* [INPUT DATA]
§ §

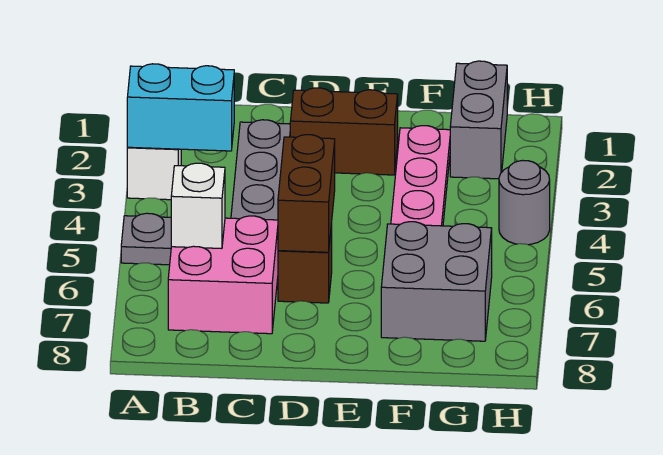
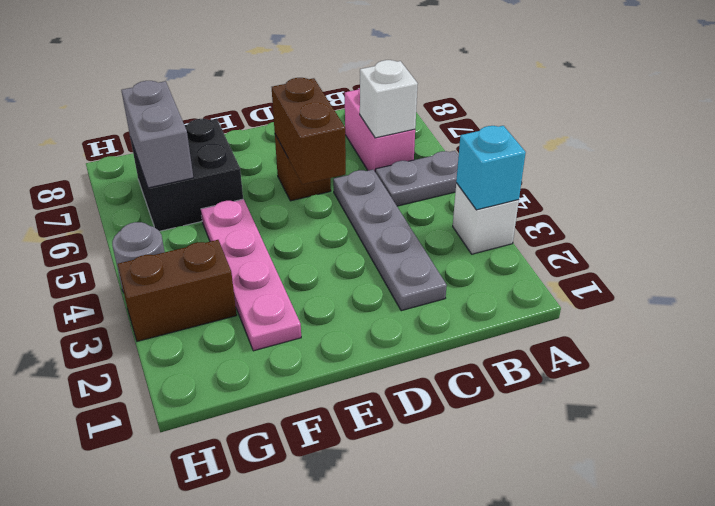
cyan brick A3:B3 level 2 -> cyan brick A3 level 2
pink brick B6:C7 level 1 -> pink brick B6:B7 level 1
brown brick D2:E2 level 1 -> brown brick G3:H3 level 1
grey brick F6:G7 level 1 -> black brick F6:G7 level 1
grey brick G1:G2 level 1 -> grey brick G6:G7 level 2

§ §

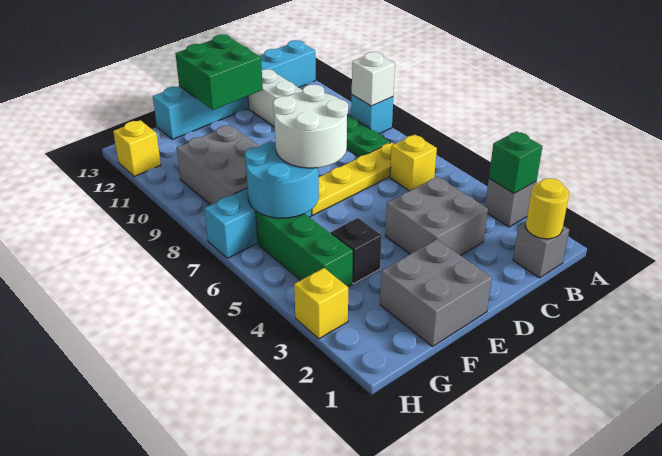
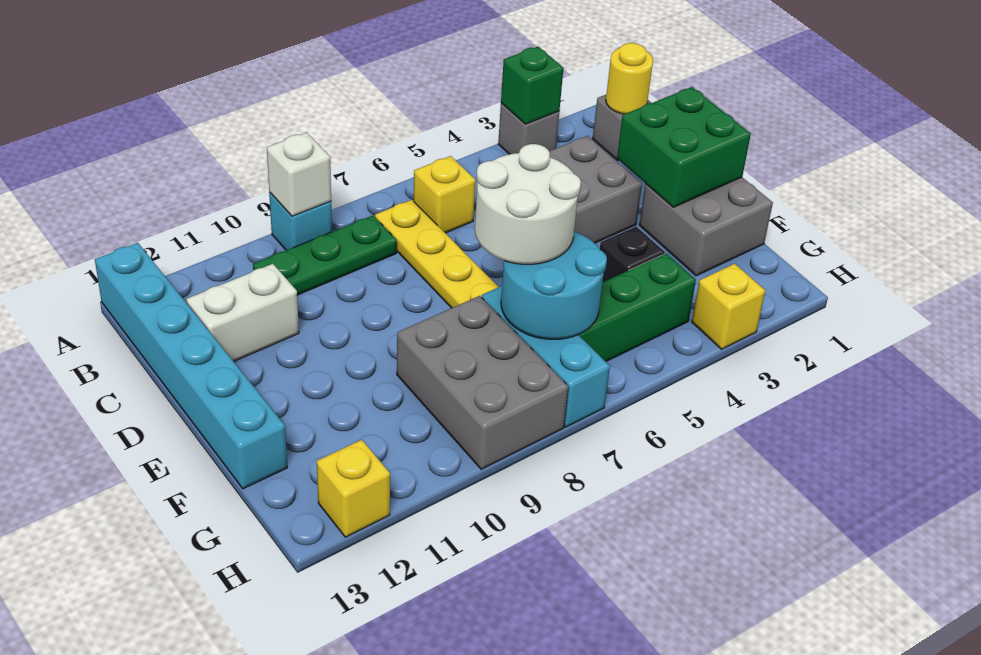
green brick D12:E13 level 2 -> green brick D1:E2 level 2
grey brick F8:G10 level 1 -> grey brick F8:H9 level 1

§ §

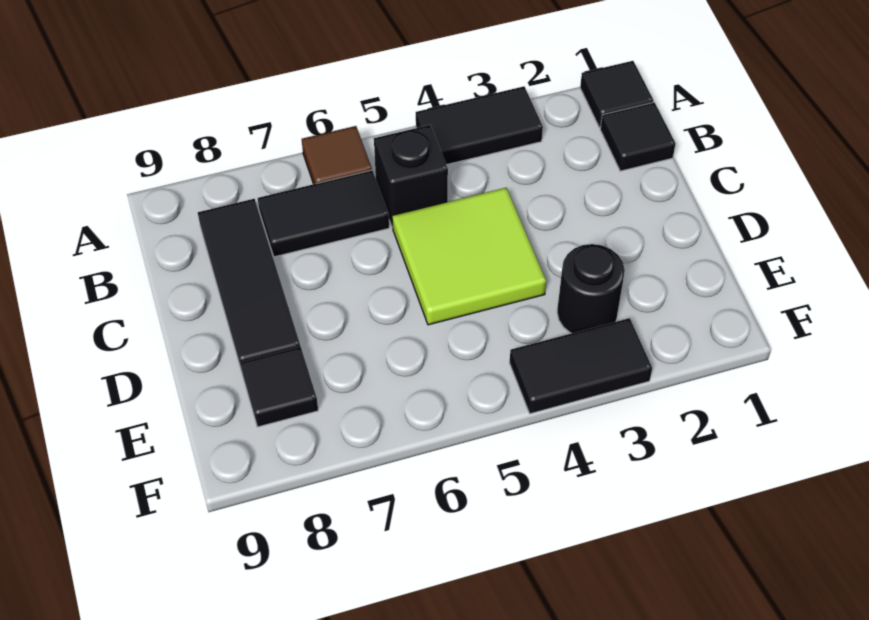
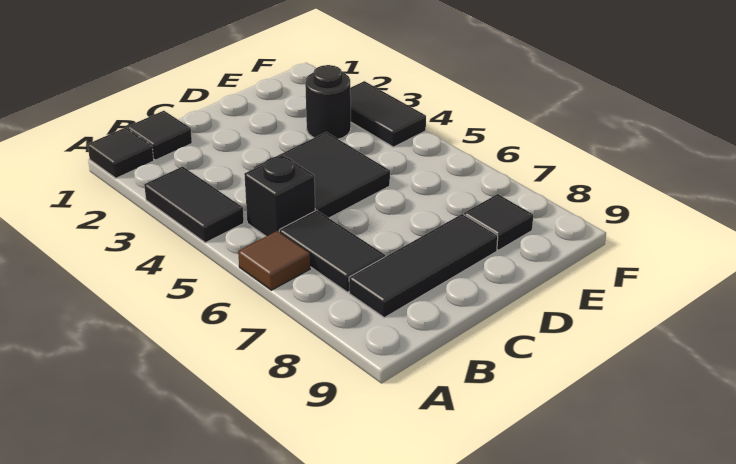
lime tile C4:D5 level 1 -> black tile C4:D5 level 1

§ §

* [WHAT THE TASK REQUIRES] What are the lines, exactly as written above, from the line with "grey brick F6:G7" to the line with "grey brick G1:G2", both included? Output only those.

* [ANSWER BOX]
grey brick F6:G7 level 1 -> black brick F6:G7 level 1
grey brick G1:G2 level 1 -> grey brick G6:G7 level 2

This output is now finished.